***** RECORDS SUPPLIED
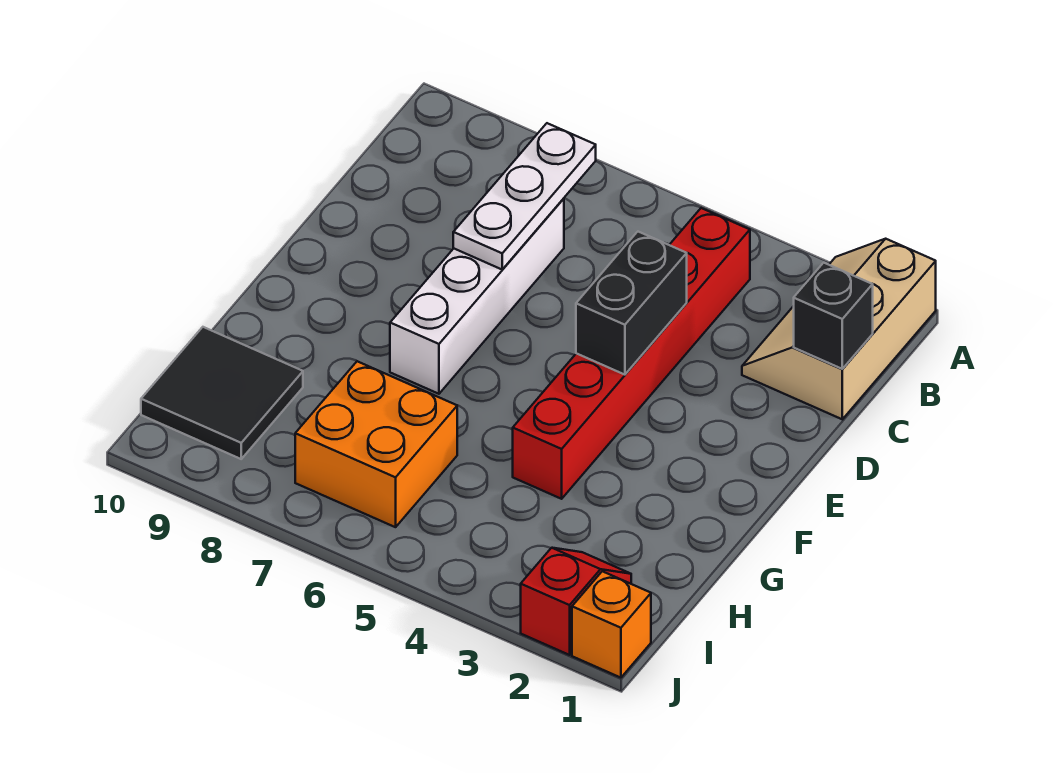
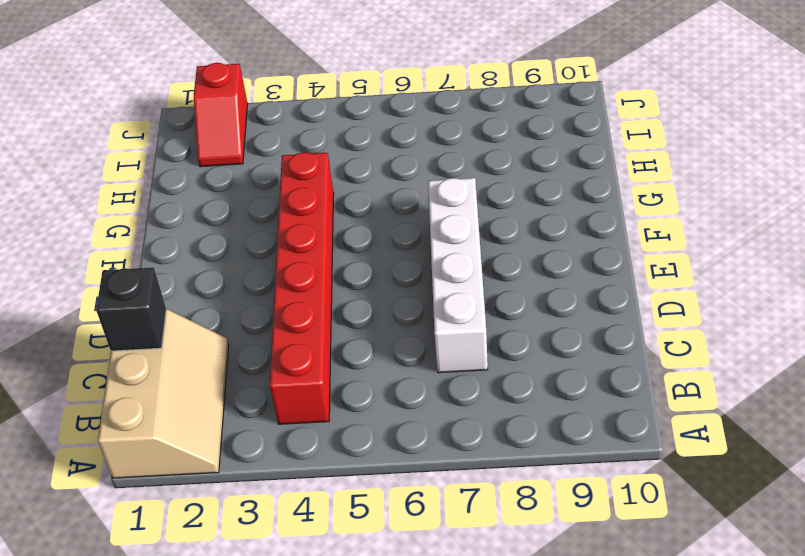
none -> orange brick H6:I7 level 1
none -> black tile H9:I10 level 1

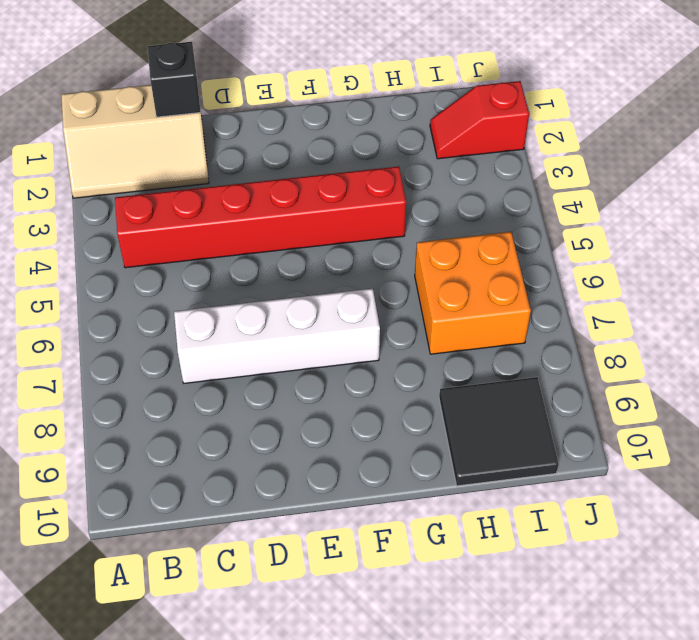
none -> orange brick J1 level 1
none -> white plate B7:D7 level 2

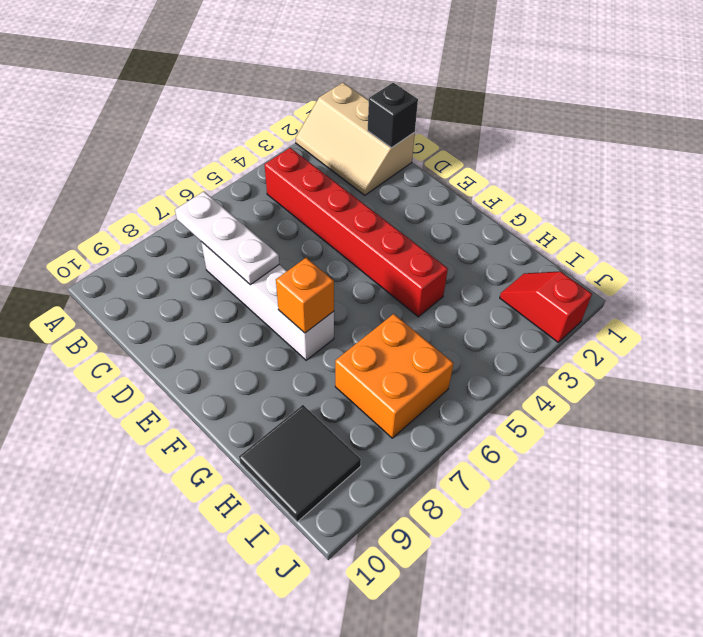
orange brick F7 level 2 -> orange brick J1 level 1
none -> black brick D4:E4 level 2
**********
The answer should be an exact restatement of every entry, with the pictures omitted.

none -> orange brick H6:I7 level 1
none -> black tile H9:I10 level 1

none -> orange brick J1 level 1
none -> white plate B7:D7 level 2

orange brick F7 level 2 -> orange brick J1 level 1
none -> black brick D4:E4 level 2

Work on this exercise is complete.